Change listing data:

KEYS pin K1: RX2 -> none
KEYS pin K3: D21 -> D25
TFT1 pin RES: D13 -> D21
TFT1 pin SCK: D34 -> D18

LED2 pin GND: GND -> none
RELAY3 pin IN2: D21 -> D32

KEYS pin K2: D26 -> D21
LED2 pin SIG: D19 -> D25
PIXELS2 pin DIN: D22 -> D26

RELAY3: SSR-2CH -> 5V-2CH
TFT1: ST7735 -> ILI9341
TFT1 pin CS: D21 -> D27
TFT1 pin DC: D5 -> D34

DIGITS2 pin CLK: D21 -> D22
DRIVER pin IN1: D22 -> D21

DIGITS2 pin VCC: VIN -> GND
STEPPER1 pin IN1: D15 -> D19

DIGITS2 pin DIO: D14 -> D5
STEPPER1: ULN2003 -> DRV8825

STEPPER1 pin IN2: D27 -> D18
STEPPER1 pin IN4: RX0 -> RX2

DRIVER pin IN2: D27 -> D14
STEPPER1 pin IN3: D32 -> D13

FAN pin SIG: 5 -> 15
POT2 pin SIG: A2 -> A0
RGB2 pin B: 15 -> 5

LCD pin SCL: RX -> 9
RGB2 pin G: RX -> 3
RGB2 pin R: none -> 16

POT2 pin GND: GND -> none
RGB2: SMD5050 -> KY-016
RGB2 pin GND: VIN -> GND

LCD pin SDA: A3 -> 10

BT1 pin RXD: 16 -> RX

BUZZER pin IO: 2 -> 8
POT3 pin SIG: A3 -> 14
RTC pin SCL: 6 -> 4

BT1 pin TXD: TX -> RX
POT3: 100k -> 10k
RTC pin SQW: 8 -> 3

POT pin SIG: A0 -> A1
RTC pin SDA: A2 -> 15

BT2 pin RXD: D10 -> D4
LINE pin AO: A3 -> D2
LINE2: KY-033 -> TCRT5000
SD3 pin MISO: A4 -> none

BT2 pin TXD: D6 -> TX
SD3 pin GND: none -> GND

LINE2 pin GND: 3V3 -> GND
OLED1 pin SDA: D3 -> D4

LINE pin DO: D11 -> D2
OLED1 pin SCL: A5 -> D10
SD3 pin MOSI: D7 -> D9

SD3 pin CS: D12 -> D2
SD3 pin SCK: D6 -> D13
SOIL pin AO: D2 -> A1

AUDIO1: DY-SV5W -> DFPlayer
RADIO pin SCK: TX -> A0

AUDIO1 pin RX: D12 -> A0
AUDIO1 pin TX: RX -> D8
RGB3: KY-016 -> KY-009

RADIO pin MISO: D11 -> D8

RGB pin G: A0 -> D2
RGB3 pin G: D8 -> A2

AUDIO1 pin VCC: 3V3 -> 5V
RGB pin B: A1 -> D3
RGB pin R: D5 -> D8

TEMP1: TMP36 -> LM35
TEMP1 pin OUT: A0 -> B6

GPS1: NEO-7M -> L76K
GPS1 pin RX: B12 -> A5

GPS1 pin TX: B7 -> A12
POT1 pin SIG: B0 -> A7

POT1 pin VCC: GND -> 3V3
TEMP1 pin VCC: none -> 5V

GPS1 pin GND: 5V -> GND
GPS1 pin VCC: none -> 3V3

**The task**
Give back the records word for word. Start at the first line, end at the line containing "STEPPER1 pin IN1: D15 -> D19", and include both.

**Final answer**
KEYS pin K1: RX2 -> none
KEYS pin K3: D21 -> D25
TFT1 pin RES: D13 -> D21
TFT1 pin SCK: D34 -> D18

LED2 pin GND: GND -> none
RELAY3 pin IN2: D21 -> D32

KEYS pin K2: D26 -> D21
LED2 pin SIG: D19 -> D25
PIXELS2 pin DIN: D22 -> D26

RELAY3: SSR-2CH -> 5V-2CH
TFT1: ST7735 -> ILI9341
TFT1 pin CS: D21 -> D27
TFT1 pin DC: D5 -> D34

DIGITS2 pin CLK: D21 -> D22
DRIVER pin IN1: D22 -> D21

DIGITS2 pin VCC: VIN -> GND
STEPPER1 pin IN1: D15 -> D19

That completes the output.